From the data that follows, print exactly the lines starting at the one containing "camera: 55 degrees left, 5 degrees up" and ending at the one containing "(451, 137) = (444, 189): none"; include both of them and nothing more.

[Input material Boundary: Start]

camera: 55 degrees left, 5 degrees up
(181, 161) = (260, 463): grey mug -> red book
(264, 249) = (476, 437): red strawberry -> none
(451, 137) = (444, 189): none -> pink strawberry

[Input material Boundary: End]
[Input material Boundary: Start]

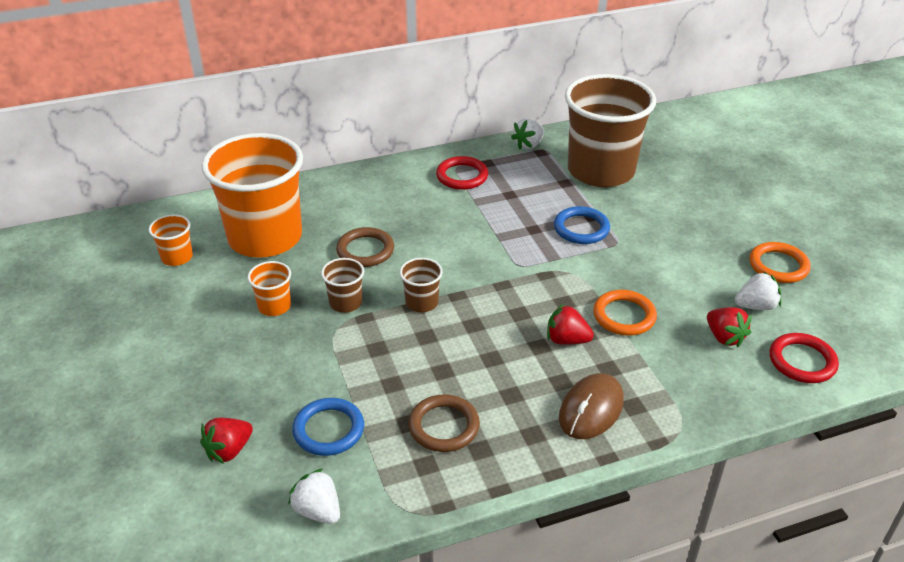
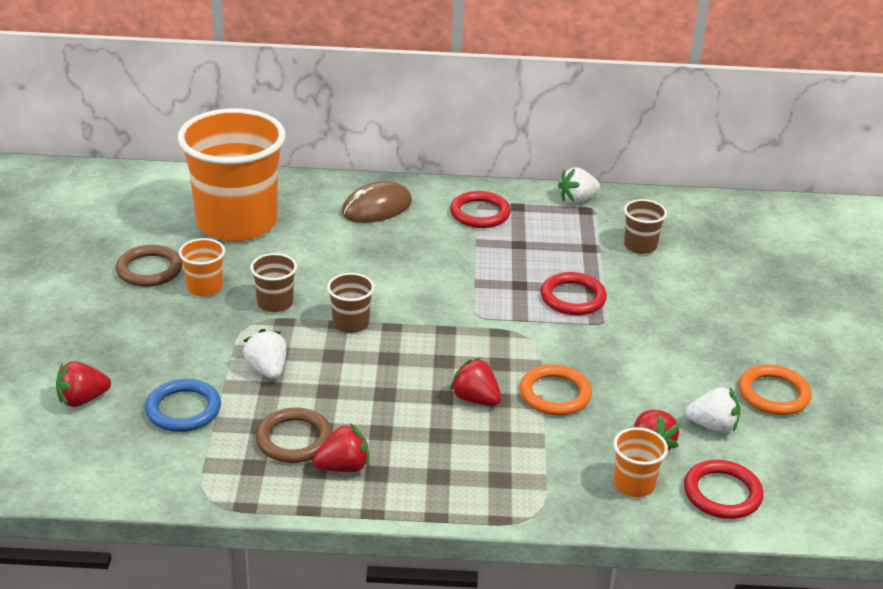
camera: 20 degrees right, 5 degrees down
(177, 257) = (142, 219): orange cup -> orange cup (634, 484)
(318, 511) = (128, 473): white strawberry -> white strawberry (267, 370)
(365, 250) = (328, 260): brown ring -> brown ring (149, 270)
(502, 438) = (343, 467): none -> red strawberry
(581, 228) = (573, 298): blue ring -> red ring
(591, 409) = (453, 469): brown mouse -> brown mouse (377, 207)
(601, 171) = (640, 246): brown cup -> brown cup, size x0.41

[Input material Boundary: End]

#### Exercise answer
camera: 55 degrees left, 5 degrees up
(181, 161) = (260, 463): grey mug -> red book
(264, 249) = (476, 437): red strawberry -> none
(451, 137) = (444, 189): none -> pink strawberry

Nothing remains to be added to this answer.